The records that follow are to be repeated exactly, in full.

◆ Modification records:
◆ ◆ ◆ ◆
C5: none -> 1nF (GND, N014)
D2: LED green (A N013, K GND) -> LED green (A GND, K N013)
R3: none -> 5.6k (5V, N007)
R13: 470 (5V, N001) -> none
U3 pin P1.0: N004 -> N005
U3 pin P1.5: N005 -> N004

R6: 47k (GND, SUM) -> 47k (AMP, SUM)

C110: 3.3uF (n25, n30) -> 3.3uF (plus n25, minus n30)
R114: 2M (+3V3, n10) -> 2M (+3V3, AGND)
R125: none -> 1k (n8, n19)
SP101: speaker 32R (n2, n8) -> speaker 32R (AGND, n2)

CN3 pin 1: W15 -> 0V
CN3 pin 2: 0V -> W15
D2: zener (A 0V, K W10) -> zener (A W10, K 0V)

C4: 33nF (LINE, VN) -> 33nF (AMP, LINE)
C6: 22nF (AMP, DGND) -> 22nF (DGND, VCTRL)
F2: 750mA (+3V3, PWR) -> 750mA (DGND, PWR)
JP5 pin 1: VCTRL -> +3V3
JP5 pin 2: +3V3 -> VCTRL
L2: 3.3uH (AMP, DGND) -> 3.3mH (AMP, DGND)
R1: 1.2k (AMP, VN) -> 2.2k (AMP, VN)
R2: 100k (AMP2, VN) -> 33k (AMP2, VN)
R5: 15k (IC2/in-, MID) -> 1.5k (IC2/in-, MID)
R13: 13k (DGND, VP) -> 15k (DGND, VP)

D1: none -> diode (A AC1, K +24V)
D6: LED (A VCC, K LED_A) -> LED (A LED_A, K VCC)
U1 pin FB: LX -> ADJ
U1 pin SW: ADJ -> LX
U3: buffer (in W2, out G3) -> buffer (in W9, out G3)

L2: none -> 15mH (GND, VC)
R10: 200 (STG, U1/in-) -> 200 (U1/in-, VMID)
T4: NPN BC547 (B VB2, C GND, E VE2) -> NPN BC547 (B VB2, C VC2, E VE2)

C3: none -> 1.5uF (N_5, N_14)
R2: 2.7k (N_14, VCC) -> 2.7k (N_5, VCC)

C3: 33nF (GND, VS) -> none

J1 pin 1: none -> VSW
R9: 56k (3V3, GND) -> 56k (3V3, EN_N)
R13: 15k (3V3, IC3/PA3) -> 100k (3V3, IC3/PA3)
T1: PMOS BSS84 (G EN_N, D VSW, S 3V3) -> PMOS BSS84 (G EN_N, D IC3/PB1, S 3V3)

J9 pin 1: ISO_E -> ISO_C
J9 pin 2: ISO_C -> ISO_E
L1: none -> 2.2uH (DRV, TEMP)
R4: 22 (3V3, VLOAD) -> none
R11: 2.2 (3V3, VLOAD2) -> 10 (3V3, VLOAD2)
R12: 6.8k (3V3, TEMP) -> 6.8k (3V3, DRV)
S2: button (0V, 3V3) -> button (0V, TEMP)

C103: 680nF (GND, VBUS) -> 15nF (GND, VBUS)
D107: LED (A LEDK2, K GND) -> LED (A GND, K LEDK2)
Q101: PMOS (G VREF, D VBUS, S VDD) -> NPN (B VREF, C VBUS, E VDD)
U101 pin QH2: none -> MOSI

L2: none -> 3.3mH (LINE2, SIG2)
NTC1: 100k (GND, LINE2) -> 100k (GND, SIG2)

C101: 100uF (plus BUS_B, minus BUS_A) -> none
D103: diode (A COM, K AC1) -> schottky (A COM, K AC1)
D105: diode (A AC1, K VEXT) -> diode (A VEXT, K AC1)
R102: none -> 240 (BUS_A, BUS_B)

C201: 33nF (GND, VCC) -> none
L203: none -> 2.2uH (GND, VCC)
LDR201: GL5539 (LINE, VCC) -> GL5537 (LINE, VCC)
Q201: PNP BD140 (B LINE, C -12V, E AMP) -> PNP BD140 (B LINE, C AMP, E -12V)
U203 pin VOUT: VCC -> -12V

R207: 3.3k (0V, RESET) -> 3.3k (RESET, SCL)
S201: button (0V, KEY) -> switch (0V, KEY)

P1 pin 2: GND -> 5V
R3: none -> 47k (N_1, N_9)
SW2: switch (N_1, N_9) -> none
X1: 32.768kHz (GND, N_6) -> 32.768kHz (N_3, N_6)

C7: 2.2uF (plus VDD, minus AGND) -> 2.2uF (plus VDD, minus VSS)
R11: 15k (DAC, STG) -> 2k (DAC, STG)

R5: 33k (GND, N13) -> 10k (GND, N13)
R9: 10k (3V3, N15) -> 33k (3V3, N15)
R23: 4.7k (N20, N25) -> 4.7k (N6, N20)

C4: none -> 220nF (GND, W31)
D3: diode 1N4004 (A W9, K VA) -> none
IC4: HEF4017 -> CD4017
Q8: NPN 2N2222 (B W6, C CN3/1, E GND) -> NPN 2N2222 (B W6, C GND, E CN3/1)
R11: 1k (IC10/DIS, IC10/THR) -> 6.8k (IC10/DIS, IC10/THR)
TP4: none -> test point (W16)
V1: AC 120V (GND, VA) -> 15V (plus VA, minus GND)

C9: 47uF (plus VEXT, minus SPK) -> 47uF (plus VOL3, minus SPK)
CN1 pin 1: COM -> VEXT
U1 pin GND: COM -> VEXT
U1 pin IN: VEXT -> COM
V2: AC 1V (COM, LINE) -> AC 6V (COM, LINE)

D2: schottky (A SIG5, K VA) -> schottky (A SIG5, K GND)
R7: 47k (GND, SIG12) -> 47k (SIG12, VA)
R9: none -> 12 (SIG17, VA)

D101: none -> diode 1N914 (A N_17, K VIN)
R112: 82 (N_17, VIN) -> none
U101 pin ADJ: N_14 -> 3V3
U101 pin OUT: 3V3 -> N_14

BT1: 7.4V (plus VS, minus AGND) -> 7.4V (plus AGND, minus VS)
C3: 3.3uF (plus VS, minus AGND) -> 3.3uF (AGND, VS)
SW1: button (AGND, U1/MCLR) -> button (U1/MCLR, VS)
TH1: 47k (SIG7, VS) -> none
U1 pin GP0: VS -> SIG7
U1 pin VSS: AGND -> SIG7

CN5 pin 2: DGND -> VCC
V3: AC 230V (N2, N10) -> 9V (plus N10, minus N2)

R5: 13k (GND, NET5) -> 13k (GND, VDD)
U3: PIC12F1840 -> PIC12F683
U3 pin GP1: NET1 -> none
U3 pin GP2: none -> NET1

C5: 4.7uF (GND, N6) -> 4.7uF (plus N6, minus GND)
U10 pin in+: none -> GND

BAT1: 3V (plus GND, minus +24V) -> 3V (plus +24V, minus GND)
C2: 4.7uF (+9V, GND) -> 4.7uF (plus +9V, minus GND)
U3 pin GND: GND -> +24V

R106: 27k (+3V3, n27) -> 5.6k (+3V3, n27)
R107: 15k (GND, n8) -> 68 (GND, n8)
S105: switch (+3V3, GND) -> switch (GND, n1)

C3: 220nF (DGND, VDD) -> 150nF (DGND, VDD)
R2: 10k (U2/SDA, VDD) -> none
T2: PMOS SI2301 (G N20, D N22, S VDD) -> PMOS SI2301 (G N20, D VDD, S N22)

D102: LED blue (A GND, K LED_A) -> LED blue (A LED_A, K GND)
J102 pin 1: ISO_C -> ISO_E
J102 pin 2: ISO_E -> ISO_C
◆ ◆ ◆ ◆
◆ RESPONSE AREA:
C5: none -> 1nF (GND, N014)
D2: LED green (A N013, K GND) -> LED green (A GND, K N013)
R3: none -> 5.6k (5V, N007)
R13: 470 (5V, N001) -> none
U3 pin P1.0: N004 -> N005
U3 pin P1.5: N005 -> N004

R6: 47k (GND, SUM) -> 47k (AMP, SUM)

C110: 3.3uF (n25, n30) -> 3.3uF (plus n25, minus n30)
R114: 2M (+3V3, n10) -> 2M (+3V3, AGND)
R125: none -> 1k (n8, n19)
SP101: speaker 32R (n2, n8) -> speaker 32R (AGND, n2)

CN3 pin 1: W15 -> 0V
CN3 pin 2: 0V -> W15
D2: zener (A 0V, K W10) -> zener (A W10, K 0V)

C4: 33nF (LINE, VN) -> 33nF (AMP, LINE)
C6: 22nF (AMP, DGND) -> 22nF (DGND, VCTRL)
F2: 750mA (+3V3, PWR) -> 750mA (DGND, PWR)
JP5 pin 1: VCTRL -> +3V3
JP5 pin 2: +3V3 -> VCTRL
L2: 3.3uH (AMP, DGND) -> 3.3mH (AMP, DGND)
R1: 1.2k (AMP, VN) -> 2.2k (AMP, VN)
R2: 100k (AMP2, VN) -> 33k (AMP2, VN)
R5: 15k (IC2/in-, MID) -> 1.5k (IC2/in-, MID)
R13: 13k (DGND, VP) -> 15k (DGND, VP)

D1: none -> diode (A AC1, K +24V)
D6: LED (A VCC, K LED_A) -> LED (A LED_A, K VCC)
U1 pin FB: LX -> ADJ
U1 pin SW: ADJ -> LX
U3: buffer (in W2, out G3) -> buffer (in W9, out G3)

L2: none -> 15mH (GND, VC)
R10: 200 (STG, U1/in-) -> 200 (U1/in-, VMID)
T4: NPN BC547 (B VB2, C GND, E VE2) -> NPN BC547 (B VB2, C VC2, E VE2)

C3: none -> 1.5uF (N_5, N_14)
R2: 2.7k (N_14, VCC) -> 2.7k (N_5, VCC)

C3: 33nF (GND, VS) -> none

J1 pin 1: none -> VSW
R9: 56k (3V3, GND) -> 56k (3V3, EN_N)
R13: 15k (3V3, IC3/PA3) -> 100k (3V3, IC3/PA3)
T1: PMOS BSS84 (G EN_N, D VSW, S 3V3) -> PMOS BSS84 (G EN_N, D IC3/PB1, S 3V3)

J9 pin 1: ISO_E -> ISO_C
J9 pin 2: ISO_C -> ISO_E
L1: none -> 2.2uH (DRV, TEMP)
R4: 22 (3V3, VLOAD) -> none
R11: 2.2 (3V3, VLOAD2) -> 10 (3V3, VLOAD2)
R12: 6.8k (3V3, TEMP) -> 6.8k (3V3, DRV)
S2: button (0V, 3V3) -> button (0V, TEMP)

C103: 680nF (GND, VBUS) -> 15nF (GND, VBUS)
D107: LED (A LEDK2, K GND) -> LED (A GND, K LEDK2)
Q101: PMOS (G VREF, D VBUS, S VDD) -> NPN (B VREF, C VBUS, E VDD)
U101 pin QH2: none -> MOSI

L2: none -> 3.3mH (LINE2, SIG2)
NTC1: 100k (GND, LINE2) -> 100k (GND, SIG2)

C101: 100uF (plus BUS_B, minus BUS_A) -> none
D103: diode (A COM, K AC1) -> schottky (A COM, K AC1)
D105: diode (A AC1, K VEXT) -> diode (A VEXT, K AC1)
R102: none -> 240 (BUS_A, BUS_B)

C201: 33nF (GND, VCC) -> none
L203: none -> 2.2uH (GND, VCC)
LDR201: GL5539 (LINE, VCC) -> GL5537 (LINE, VCC)
Q201: PNP BD140 (B LINE, C -12V, E AMP) -> PNP BD140 (B LINE, C AMP, E -12V)
U203 pin VOUT: VCC -> -12V

R207: 3.3k (0V, RESET) -> 3.3k (RESET, SCL)
S201: button (0V, KEY) -> switch (0V, KEY)

P1 pin 2: GND -> 5V
R3: none -> 47k (N_1, N_9)
SW2: switch (N_1, N_9) -> none
X1: 32.768kHz (GND, N_6) -> 32.768kHz (N_3, N_6)

C7: 2.2uF (plus VDD, minus AGND) -> 2.2uF (plus VDD, minus VSS)
R11: 15k (DAC, STG) -> 2k (DAC, STG)

R5: 33k (GND, N13) -> 10k (GND, N13)
R9: 10k (3V3, N15) -> 33k (3V3, N15)
R23: 4.7k (N20, N25) -> 4.7k (N6, N20)

C4: none -> 220nF (GND, W31)
D3: diode 1N4004 (A W9, K VA) -> none
IC4: HEF4017 -> CD4017
Q8: NPN 2N2222 (B W6, C CN3/1, E GND) -> NPN 2N2222 (B W6, C GND, E CN3/1)
R11: 1k (IC10/DIS, IC10/THR) -> 6.8k (IC10/DIS, IC10/THR)
TP4: none -> test point (W16)
V1: AC 120V (GND, VA) -> 15V (plus VA, minus GND)

C9: 47uF (plus VEXT, minus SPK) -> 47uF (plus VOL3, minus SPK)
CN1 pin 1: COM -> VEXT
U1 pin GND: COM -> VEXT
U1 pin IN: VEXT -> COM
V2: AC 1V (COM, LINE) -> AC 6V (COM, LINE)

D2: schottky (A SIG5, K VA) -> schottky (A SIG5, K GND)
R7: 47k (GND, SIG12) -> 47k (SIG12, VA)
R9: none -> 12 (SIG17, VA)

D101: none -> diode 1N914 (A N_17, K VIN)
R112: 82 (N_17, VIN) -> none
U101 pin ADJ: N_14 -> 3V3
U101 pin OUT: 3V3 -> N_14

BT1: 7.4V (plus VS, minus AGND) -> 7.4V (plus AGND, minus VS)
C3: 3.3uF (plus VS, minus AGND) -> 3.3uF (AGND, VS)
SW1: button (AGND, U1/MCLR) -> button (U1/MCLR, VS)
TH1: 47k (SIG7, VS) -> none
U1 pin GP0: VS -> SIG7
U1 pin VSS: AGND -> SIG7

CN5 pin 2: DGND -> VCC
V3: AC 230V (N2, N10) -> 9V (plus N10, minus N2)

R5: 13k (GND, NET5) -> 13k (GND, VDD)
U3: PIC12F1840 -> PIC12F683
U3 pin GP1: NET1 -> none
U3 pin GP2: none -> NET1

C5: 4.7uF (GND, N6) -> 4.7uF (plus N6, minus GND)
U10 pin in+: none -> GND

BAT1: 3V (plus GND, minus +24V) -> 3V (plus +24V, minus GND)
C2: 4.7uF (+9V, GND) -> 4.7uF (plus +9V, minus GND)
U3 pin GND: GND -> +24V

R106: 27k (+3V3, n27) -> 5.6k (+3V3, n27)
R107: 15k (GND, n8) -> 68 (GND, n8)
S105: switch (+3V3, GND) -> switch (GND, n1)

C3: 220nF (DGND, VDD) -> 150nF (DGND, VDD)
R2: 10k (U2/SDA, VDD) -> none
T2: PMOS SI2301 (G N20, D N22, S VDD) -> PMOS SI2301 (G N20, D VDD, S N22)

D102: LED blue (A GND, K LED_A) -> LED blue (A LED_A, K GND)
J102 pin 1: ISO_C -> ISO_E
J102 pin 2: ISO_E -> ISO_C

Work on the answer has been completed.